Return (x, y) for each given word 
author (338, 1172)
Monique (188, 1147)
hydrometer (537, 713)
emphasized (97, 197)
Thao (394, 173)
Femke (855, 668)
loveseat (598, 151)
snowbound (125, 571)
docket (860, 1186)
━━━━━━━━━━
● Short exercise: Copy all of the records above, line for line, without changing anything.

● Answer for this exercise:
Return (x, y) for each given word 
author (338, 1172)
Monique (188, 1147)
hydrometer (537, 713)
emphasized (97, 197)
Thao (394, 173)
Femke (855, 668)
loveseat (598, 151)
snowbound (125, 571)
docket (860, 1186)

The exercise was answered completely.